WHAT YOU NEED TO DO => How do the lines below between the ones holding "camera: 15 degrees left, 10 degrees down" and "(306, 112) = (490, 145): pink", inclusive, read? Give them again exactly, with no other lines.
═══ DATASET EXCERPTS
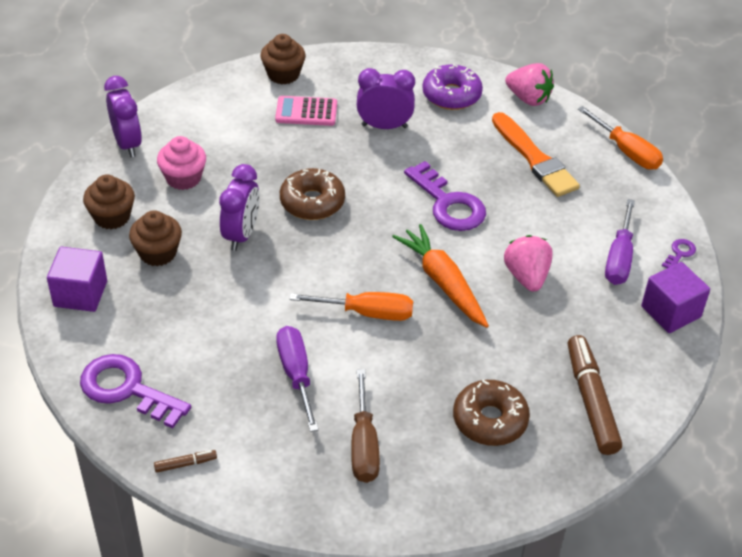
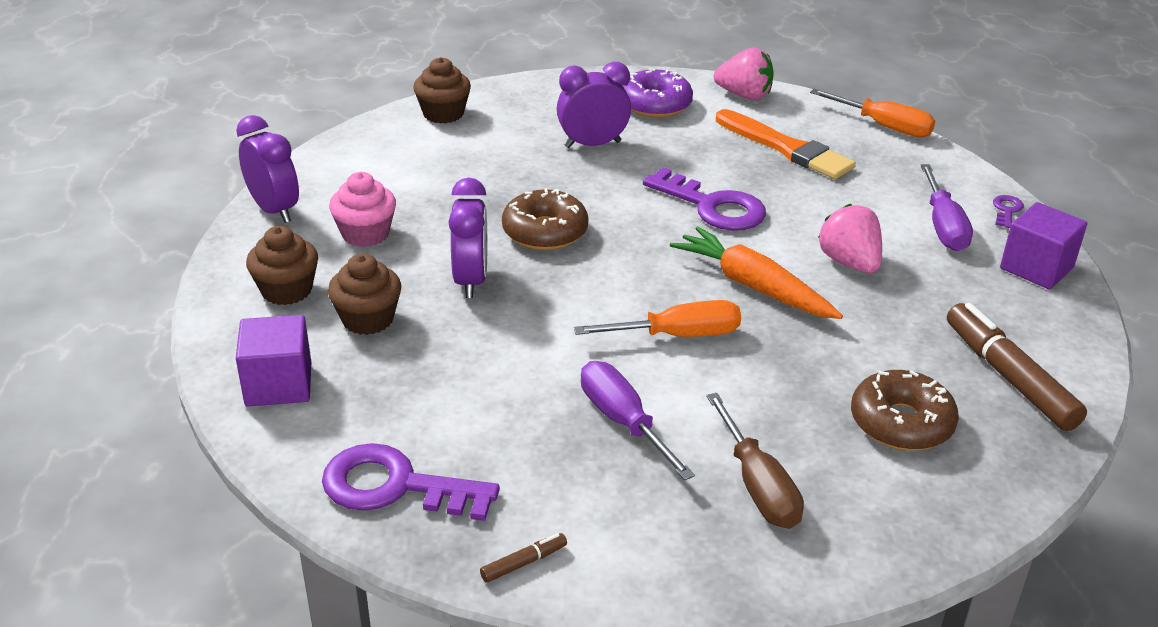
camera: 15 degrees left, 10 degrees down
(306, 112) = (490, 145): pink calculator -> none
══════
═══ DATASET EXCERPTS
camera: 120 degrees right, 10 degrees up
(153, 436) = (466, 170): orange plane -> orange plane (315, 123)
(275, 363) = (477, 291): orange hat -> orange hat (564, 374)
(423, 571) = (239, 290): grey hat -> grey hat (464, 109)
══════
SOLUTION TO THIS TASK =>
camera: 15 degrees left, 10 degrees down
(306, 112) = (490, 145): pink calculator -> none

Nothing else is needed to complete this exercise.